═══ Extracted information ═══
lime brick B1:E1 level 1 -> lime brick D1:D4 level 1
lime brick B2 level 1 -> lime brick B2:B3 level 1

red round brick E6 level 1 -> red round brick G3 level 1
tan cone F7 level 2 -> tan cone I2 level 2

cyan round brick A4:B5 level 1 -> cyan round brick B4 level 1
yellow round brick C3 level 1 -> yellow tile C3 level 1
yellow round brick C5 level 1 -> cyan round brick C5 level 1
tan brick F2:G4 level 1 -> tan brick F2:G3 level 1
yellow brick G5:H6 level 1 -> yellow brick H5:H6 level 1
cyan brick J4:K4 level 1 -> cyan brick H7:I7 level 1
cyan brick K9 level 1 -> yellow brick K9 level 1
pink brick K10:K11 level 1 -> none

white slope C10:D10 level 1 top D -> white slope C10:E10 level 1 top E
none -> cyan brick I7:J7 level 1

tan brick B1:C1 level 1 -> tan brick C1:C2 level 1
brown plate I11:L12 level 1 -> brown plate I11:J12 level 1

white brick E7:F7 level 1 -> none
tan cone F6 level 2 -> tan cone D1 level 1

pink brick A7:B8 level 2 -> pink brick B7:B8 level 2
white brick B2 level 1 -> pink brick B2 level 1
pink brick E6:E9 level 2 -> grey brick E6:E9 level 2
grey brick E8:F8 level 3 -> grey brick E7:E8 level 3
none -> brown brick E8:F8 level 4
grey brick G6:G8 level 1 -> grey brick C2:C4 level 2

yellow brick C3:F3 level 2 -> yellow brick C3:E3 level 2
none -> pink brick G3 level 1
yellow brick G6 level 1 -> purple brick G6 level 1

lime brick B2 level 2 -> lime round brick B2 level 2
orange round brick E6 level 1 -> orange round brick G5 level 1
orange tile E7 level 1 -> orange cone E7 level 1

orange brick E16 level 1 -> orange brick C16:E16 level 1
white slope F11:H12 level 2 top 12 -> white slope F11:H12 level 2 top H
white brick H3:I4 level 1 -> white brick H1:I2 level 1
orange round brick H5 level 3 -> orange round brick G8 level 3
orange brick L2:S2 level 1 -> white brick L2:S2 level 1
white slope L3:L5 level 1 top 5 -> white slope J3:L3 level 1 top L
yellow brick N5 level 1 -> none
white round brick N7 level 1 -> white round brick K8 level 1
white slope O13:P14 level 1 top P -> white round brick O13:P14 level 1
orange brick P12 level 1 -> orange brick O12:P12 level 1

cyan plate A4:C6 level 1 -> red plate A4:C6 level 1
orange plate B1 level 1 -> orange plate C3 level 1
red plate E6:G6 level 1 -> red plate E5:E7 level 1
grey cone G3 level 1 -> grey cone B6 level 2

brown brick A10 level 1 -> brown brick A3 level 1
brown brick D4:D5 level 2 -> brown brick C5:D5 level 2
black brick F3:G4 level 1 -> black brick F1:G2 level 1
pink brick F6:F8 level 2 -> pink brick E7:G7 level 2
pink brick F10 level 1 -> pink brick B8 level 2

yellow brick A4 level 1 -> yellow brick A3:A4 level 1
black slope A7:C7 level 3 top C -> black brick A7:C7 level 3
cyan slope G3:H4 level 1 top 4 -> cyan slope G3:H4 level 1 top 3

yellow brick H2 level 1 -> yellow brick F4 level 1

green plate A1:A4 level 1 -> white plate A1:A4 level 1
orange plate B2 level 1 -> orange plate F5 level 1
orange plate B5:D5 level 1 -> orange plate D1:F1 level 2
═══
What the exercise asks
The range runs from the line above containing "grey brick E8:F8" to the line containing "pink brick F10", inclusive. Restate those lines word for word and no others.

Task response
grey brick E8:F8 level 3 -> grey brick E7:E8 level 3
none -> brown brick E8:F8 level 4
grey brick G6:G8 level 1 -> grey brick C2:C4 level 2

yellow brick C3:F3 level 2 -> yellow brick C3:E3 level 2
none -> pink brick G3 level 1
yellow brick G6 level 1 -> purple brick G6 level 1

lime brick B2 level 2 -> lime round brick B2 level 2
orange round brick E6 level 1 -> orange round brick G5 level 1
orange tile E7 level 1 -> orange cone E7 level 1

orange brick E16 level 1 -> orange brick C16:E16 level 1
white slope F11:H12 level 2 top 12 -> white slope F11:H12 level 2 top H
white brick H3:I4 level 1 -> white brick H1:I2 level 1
orange round brick H5 level 3 -> orange round brick G8 level 3
orange brick L2:S2 level 1 -> white brick L2:S2 level 1
white slope L3:L5 level 1 top 5 -> white slope J3:L3 level 1 top L
yellow brick N5 level 1 -> none
white round brick N7 level 1 -> white round brick K8 level 1
white slope O13:P14 level 1 top P -> white round brick O13:P14 level 1
orange brick P12 level 1 -> orange brick O12:P12 level 1

cyan plate A4:C6 level 1 -> red plate A4:C6 level 1
orange plate B1 level 1 -> orange plate C3 level 1
red plate E6:G6 level 1 -> red plate E5:E7 level 1
grey cone G3 level 1 -> grey cone B6 level 2

brown brick A10 level 1 -> brown brick A3 level 1
brown brick D4:D5 level 2 -> brown brick C5:D5 level 2
black brick F3:G4 level 1 -> black brick F1:G2 level 1
pink brick F6:F8 level 2 -> pink brick E7:G7 level 2
pink brick F10 level 1 -> pink brick B8 level 2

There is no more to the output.